-- Opening Marker --

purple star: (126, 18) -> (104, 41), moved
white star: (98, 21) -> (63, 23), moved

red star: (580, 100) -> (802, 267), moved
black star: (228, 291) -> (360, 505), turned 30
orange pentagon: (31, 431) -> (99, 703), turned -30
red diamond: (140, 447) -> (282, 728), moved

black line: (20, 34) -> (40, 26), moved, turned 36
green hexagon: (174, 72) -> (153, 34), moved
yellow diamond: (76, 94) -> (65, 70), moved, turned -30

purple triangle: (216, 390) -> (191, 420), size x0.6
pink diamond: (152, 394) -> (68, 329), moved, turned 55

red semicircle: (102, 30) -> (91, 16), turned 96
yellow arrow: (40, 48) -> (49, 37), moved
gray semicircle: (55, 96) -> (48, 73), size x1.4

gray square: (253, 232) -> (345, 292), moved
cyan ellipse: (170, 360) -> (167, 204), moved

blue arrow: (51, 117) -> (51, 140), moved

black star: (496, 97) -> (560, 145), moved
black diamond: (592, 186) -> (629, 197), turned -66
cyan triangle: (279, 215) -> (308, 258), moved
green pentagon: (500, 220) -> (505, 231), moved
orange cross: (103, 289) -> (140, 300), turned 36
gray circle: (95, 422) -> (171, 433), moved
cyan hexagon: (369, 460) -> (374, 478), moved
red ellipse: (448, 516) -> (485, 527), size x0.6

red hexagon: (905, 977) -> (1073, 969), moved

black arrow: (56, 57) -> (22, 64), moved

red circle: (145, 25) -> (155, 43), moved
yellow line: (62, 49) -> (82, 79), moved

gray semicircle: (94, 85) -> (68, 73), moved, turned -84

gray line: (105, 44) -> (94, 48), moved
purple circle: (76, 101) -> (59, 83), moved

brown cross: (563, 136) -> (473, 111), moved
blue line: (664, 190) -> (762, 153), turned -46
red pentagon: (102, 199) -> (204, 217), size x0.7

-- Closing Marker --

## [TASK]
Return nothing but the lines from the first line of the listing through the line with "black star: (496, 97) -> (560, 145), moved", please, keeping every one of them unchanged.

## [RESPONSE TO THE TASK]
purple star: (126, 18) -> (104, 41), moved
white star: (98, 21) -> (63, 23), moved

red star: (580, 100) -> (802, 267), moved
black star: (228, 291) -> (360, 505), turned 30
orange pentagon: (31, 431) -> (99, 703), turned -30
red diamond: (140, 447) -> (282, 728), moved

black line: (20, 34) -> (40, 26), moved, turned 36
green hexagon: (174, 72) -> (153, 34), moved
yellow diamond: (76, 94) -> (65, 70), moved, turned -30

purple triangle: (216, 390) -> (191, 420), size x0.6
pink diamond: (152, 394) -> (68, 329), moved, turned 55

red semicircle: (102, 30) -> (91, 16), turned 96
yellow arrow: (40, 48) -> (49, 37), moved
gray semicircle: (55, 96) -> (48, 73), size x1.4

gray square: (253, 232) -> (345, 292), moved
cyan ellipse: (170, 360) -> (167, 204), moved

blue arrow: (51, 117) -> (51, 140), moved

black star: (496, 97) -> (560, 145), moved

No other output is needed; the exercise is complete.